Brief: An exact, complete copy of the data is all that is needed.

Listed records:
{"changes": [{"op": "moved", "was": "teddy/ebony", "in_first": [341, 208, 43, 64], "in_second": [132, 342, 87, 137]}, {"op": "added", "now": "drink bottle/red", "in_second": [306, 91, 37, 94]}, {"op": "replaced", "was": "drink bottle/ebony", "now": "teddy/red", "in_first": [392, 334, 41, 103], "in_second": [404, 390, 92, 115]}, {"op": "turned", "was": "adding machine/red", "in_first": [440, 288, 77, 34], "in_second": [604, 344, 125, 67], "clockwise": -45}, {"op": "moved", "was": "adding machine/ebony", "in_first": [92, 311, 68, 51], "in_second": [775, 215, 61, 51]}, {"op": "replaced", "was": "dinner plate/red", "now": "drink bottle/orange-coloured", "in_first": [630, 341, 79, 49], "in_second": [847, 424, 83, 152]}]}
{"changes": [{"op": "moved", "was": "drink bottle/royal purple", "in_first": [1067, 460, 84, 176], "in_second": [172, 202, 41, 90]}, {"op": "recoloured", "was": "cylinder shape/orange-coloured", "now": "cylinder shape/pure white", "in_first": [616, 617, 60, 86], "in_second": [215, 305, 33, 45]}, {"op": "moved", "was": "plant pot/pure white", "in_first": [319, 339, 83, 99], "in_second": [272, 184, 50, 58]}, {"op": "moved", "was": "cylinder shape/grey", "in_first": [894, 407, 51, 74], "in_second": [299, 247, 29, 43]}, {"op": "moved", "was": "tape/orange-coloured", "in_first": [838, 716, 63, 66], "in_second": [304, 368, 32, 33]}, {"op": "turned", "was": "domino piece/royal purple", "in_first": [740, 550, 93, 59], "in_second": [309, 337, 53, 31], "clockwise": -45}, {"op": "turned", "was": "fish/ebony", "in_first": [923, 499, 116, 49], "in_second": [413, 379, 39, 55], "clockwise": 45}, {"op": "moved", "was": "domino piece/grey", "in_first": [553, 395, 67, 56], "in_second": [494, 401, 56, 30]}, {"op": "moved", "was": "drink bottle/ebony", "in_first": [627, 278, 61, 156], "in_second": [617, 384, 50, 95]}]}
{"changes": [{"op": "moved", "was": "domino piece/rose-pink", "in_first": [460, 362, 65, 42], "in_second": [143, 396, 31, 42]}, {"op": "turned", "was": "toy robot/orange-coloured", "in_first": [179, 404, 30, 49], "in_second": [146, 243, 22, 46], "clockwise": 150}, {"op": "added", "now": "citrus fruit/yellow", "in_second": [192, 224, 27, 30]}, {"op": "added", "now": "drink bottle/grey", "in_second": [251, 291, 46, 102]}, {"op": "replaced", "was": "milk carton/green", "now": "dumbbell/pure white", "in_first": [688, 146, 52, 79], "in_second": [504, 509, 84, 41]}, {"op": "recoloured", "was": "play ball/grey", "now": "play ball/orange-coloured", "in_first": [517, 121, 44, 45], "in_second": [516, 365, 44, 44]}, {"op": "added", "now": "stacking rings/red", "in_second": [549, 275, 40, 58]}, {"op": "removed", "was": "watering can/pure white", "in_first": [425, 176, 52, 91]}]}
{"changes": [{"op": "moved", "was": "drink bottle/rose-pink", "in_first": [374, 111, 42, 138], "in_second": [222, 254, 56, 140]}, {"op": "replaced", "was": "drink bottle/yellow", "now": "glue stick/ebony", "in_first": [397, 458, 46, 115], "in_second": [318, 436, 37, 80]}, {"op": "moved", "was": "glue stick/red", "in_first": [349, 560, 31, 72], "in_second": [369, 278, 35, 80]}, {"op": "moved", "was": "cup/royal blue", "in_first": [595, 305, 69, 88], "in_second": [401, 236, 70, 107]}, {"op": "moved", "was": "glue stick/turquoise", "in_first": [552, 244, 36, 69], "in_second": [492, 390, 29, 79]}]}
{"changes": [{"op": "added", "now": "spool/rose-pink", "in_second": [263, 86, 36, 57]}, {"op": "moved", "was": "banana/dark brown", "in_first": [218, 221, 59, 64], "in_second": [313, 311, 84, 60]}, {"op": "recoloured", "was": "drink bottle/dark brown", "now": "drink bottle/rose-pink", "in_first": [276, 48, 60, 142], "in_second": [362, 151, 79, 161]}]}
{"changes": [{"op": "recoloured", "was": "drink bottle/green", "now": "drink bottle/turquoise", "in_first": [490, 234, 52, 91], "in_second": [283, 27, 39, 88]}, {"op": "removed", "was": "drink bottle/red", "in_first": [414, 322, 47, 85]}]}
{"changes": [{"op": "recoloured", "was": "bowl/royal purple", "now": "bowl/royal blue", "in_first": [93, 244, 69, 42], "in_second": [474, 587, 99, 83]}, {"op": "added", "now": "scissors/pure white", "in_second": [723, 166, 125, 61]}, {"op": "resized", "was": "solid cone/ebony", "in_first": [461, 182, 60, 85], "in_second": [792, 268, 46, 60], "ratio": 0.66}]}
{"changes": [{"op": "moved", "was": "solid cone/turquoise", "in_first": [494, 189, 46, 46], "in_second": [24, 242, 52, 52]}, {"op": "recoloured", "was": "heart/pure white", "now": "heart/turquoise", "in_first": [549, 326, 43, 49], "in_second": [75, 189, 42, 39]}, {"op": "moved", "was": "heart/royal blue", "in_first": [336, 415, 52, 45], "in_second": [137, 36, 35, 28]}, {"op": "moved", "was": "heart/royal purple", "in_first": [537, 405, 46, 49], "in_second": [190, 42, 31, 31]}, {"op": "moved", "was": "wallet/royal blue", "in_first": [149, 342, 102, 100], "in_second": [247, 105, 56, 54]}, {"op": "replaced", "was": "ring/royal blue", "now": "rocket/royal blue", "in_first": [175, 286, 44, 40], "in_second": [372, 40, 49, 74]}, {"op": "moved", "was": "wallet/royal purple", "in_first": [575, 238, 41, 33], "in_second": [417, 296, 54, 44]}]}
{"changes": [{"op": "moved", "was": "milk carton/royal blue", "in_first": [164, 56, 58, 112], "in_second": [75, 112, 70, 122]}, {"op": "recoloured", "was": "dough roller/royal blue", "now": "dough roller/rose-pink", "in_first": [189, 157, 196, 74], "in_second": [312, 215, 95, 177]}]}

Solution for this exercise:
{"changes": [{"op": "moved", "was": "teddy/ebony", "in_first": [341, 208, 43, 64], "in_second": [132, 342, 87, 137]}, {"op": "added", "now": "drink bottle/red", "in_second": [306, 91, 37, 94]}, {"op": "replaced", "was": "drink bottle/ebony", "now": "teddy/red", "in_first": [392, 334, 41, 103], "in_second": [404, 390, 92, 115]}, {"op": "turned", "was": "adding machine/red", "in_first": [440, 288, 77, 34], "in_second": [604, 344, 125, 67], "clockwise": -45}, {"op": "moved", "was": "adding machine/ebony", "in_first": [92, 311, 68, 51], "in_second": [775, 215, 61, 51]}, {"op": "replaced", "was": "dinner plate/red", "now": "drink bottle/orange-coloured", "in_first": [630, 341, 79, 49], "in_second": [847, 424, 83, 152]}]}
{"changes": [{"op": "moved", "was": "drink bottle/royal purple", "in_first": [1067, 460, 84, 176], "in_second": [172, 202, 41, 90]}, {"op": "recoloured", "was": "cylinder shape/orange-coloured", "now": "cylinder shape/pure white", "in_first": [616, 617, 60, 86], "in_second": [215, 305, 33, 45]}, {"op": "moved", "was": "plant pot/pure white", "in_first": [319, 339, 83, 99], "in_second": [272, 184, 50, 58]}, {"op": "moved", "was": "cylinder shape/grey", "in_first": [894, 407, 51, 74], "in_second": [299, 247, 29, 43]}, {"op": "moved", "was": "tape/orange-coloured", "in_first": [838, 716, 63, 66], "in_second": [304, 368, 32, 33]}, {"op": "turned", "was": "domino piece/royal purple", "in_first": [740, 550, 93, 59], "in_second": [309, 337, 53, 31], "clockwise": -45}, {"op": "turned", "was": "fish/ebony", "in_first": [923, 499, 116, 49], "in_second": [413, 379, 39, 55], "clockwise": 45}, {"op": "moved", "was": "domino piece/grey", "in_first": [553, 395, 67, 56], "in_second": [494, 401, 56, 30]}, {"op": "moved", "was": "drink bottle/ebony", "in_first": [627, 278, 61, 156], "in_second": [617, 384, 50, 95]}]}
{"changes": [{"op": "moved", "was": "domino piece/rose-pink", "in_first": [460, 362, 65, 42], "in_second": [143, 396, 31, 42]}, {"op": "turned", "was": "toy robot/orange-coloured", "in_first": [179, 404, 30, 49], "in_second": [146, 243, 22, 46], "clockwise": 150}, {"op": "added", "now": "citrus fruit/yellow", "in_second": [192, 224, 27, 30]}, {"op": "added", "now": "drink bottle/grey", "in_second": [251, 291, 46, 102]}, {"op": "replaced", "was": "milk carton/green", "now": "dumbbell/pure white", "in_first": [688, 146, 52, 79], "in_second": [504, 509, 84, 41]}, {"op": "recoloured", "was": "play ball/grey", "now": "play ball/orange-coloured", "in_first": [517, 121, 44, 45], "in_second": [516, 365, 44, 44]}, {"op": "added", "now": "stacking rings/red", "in_second": [549, 275, 40, 58]}, {"op": "removed", "was": "watering can/pure white", "in_first": [425, 176, 52, 91]}]}
{"changes": [{"op": "moved", "was": "drink bottle/rose-pink", "in_first": [374, 111, 42, 138], "in_second": [222, 254, 56, 140]}, {"op": "replaced", "was": "drink bottle/yellow", "now": "glue stick/ebony", "in_first": [397, 458, 46, 115], "in_second": [318, 436, 37, 80]}, {"op": "moved", "was": "glue stick/red", "in_first": [349, 560, 31, 72], "in_second": [369, 278, 35, 80]}, {"op": "moved", "was": "cup/royal blue", "in_first": [595, 305, 69, 88], "in_second": [401, 236, 70, 107]}, {"op": "moved", "was": "glue stick/turquoise", "in_first": [552, 244, 36, 69], "in_second": [492, 390, 29, 79]}]}
{"changes": [{"op": "added", "now": "spool/rose-pink", "in_second": [263, 86, 36, 57]}, {"op": "moved", "was": "banana/dark brown", "in_first": [218, 221, 59, 64], "in_second": [313, 311, 84, 60]}, {"op": "recoloured", "was": "drink bottle/dark brown", "now": "drink bottle/rose-pink", "in_first": [276, 48, 60, 142], "in_second": [362, 151, 79, 161]}]}
{"changes": [{"op": "recoloured", "was": "drink bottle/green", "now": "drink bottle/turquoise", "in_first": [490, 234, 52, 91], "in_second": [283, 27, 39, 88]}, {"op": "removed", "was": "drink bottle/red", "in_first": [414, 322, 47, 85]}]}
{"changes": [{"op": "recoloured", "was": "bowl/royal purple", "now": "bowl/royal blue", "in_first": [93, 244, 69, 42], "in_second": [474, 587, 99, 83]}, {"op": "added", "now": "scissors/pure white", "in_second": [723, 166, 125, 61]}, {"op": "resized", "was": "solid cone/ebony", "in_first": [461, 182, 60, 85], "in_second": [792, 268, 46, 60], "ratio": 0.66}]}
{"changes": [{"op": "moved", "was": "solid cone/turquoise", "in_first": [494, 189, 46, 46], "in_second": [24, 242, 52, 52]}, {"op": "recoloured", "was": "heart/pure white", "now": "heart/turquoise", "in_first": [549, 326, 43, 49], "in_second": [75, 189, 42, 39]}, {"op": "moved", "was": "heart/royal blue", "in_first": [336, 415, 52, 45], "in_second": [137, 36, 35, 28]}, {"op": "moved", "was": "heart/royal purple", "in_first": [537, 405, 46, 49], "in_second": [190, 42, 31, 31]}, {"op": "moved", "was": "wallet/royal blue", "in_first": [149, 342, 102, 100], "in_second": [247, 105, 56, 54]}, {"op": "replaced", "was": "ring/royal blue", "now": "rocket/royal blue", "in_first": [175, 286, 44, 40], "in_second": [372, 40, 49, 74]}, {"op": "moved", "was": "wallet/royal purple", "in_first": [575, 238, 41, 33], "in_second": [417, 296, 54, 44]}]}
{"changes": [{"op": "moved", "was": "milk carton/royal blue", "in_first": [164, 56, 58, 112], "in_second": [75, 112, 70, 122]}, {"op": "recoloured", "was": "dough roller/royal blue", "now": "dough roller/rose-pink", "in_first": [189, 157, 196, 74], "in_second": [312, 215, 95, 177]}]}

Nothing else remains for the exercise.